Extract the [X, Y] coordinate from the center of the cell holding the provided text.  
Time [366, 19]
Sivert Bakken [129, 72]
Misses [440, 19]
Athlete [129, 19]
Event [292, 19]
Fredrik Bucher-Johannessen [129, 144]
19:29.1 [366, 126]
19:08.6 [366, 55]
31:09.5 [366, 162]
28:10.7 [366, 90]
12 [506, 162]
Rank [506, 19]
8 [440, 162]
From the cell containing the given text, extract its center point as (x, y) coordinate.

******************************

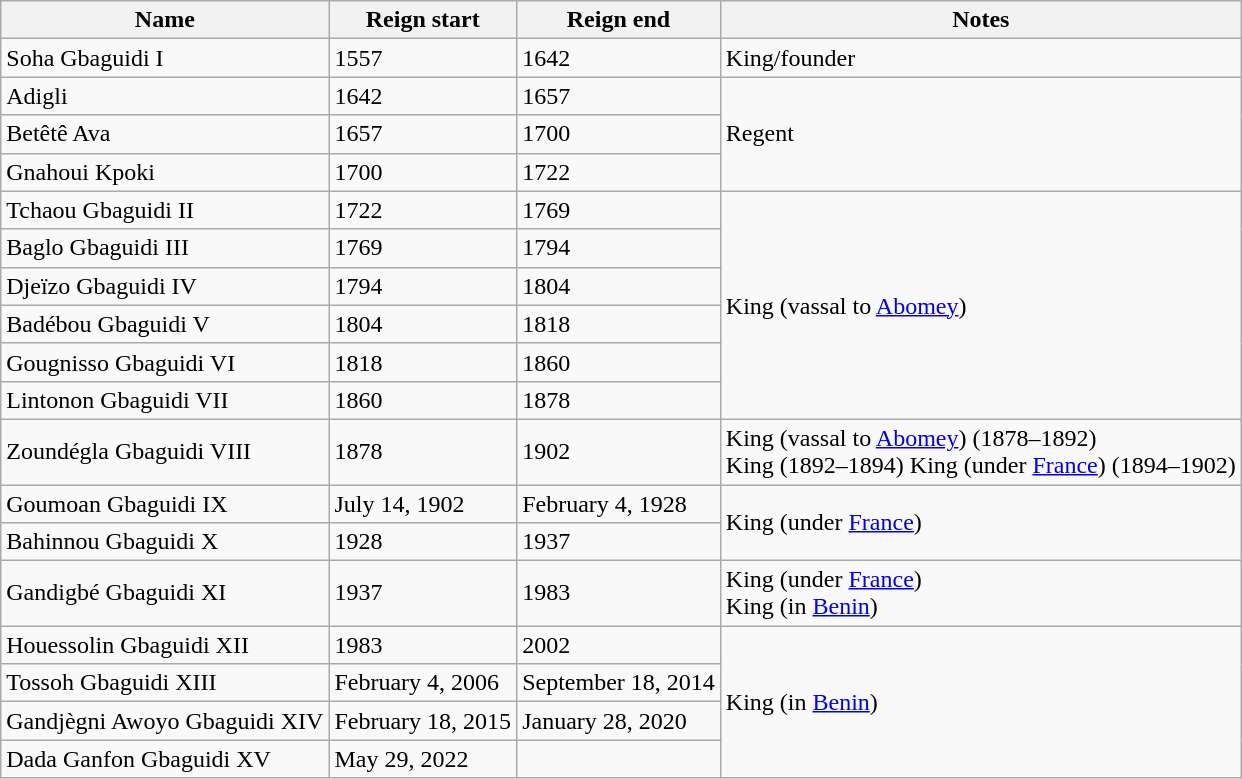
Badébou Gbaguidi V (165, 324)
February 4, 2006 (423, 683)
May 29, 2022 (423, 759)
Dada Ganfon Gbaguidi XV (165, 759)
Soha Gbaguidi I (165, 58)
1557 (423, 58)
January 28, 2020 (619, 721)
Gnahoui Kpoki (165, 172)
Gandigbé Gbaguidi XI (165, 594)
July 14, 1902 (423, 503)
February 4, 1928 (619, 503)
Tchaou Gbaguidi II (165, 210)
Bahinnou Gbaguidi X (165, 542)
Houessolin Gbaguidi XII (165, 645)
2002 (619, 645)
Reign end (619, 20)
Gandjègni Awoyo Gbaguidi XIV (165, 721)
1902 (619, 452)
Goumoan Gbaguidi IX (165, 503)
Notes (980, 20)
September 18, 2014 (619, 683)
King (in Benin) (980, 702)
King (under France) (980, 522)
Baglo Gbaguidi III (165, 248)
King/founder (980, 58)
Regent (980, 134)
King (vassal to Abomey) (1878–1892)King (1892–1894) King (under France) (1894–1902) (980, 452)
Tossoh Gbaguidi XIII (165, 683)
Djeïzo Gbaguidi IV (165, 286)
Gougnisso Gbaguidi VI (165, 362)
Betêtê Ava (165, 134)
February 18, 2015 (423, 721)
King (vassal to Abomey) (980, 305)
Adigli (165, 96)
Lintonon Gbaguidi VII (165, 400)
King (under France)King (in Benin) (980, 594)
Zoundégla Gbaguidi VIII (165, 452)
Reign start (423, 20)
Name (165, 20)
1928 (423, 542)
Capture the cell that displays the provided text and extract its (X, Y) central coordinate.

******************************

**Given problem:**
Transcribe the material from the line with "Badébou Gbaguidi V (165, 324)" up to and including the line with "Zoundégla Gbaguidi VIII (165, 452)", keeping each line as it appears.

**Expected output:**
Badébou Gbaguidi V (165, 324)
February 4, 2006 (423, 683)
May 29, 2022 (423, 759)
Dada Ganfon Gbaguidi XV (165, 759)
Soha Gbaguidi I (165, 58)
1557 (423, 58)
January 28, 2020 (619, 721)
Gnahoui Kpoki (165, 172)
Gandigbé Gbaguidi XI (165, 594)
July 14, 1902 (423, 503)
February 4, 1928 (619, 503)
Tchaou Gbaguidi II (165, 210)
Bahinnou Gbaguidi X (165, 542)
Houessolin Gbaguidi XII (165, 645)
2002 (619, 645)
Reign end (619, 20)
Gandjègni Awoyo Gbaguidi XIV (165, 721)
1902 (619, 452)
Goumoan Gbaguidi IX (165, 503)
Notes (980, 20)
September 18, 2014 (619, 683)
King (in Benin) (980, 702)
King (under France) (980, 522)
Baglo Gbaguidi III (165, 248)
King/founder (980, 58)
Regent (980, 134)
King (vassal to Abomey) (1878–1892)King (1892–1894) King (under France) (1894–1902) (980, 452)
Tossoh Gbaguidi XIII (165, 683)
Djeïzo Gbaguidi IV (165, 286)
Gougnisso Gbaguidi VI (165, 362)
Betêtê Ava (165, 134)
February 18, 2015 (423, 721)
King (vassal to Abomey) (980, 305)
Adigli (165, 96)
Lintonon Gbaguidi VII (165, 400)
King (under France)King (in Benin) (980, 594)
Zoundégla Gbaguidi VIII (165, 452)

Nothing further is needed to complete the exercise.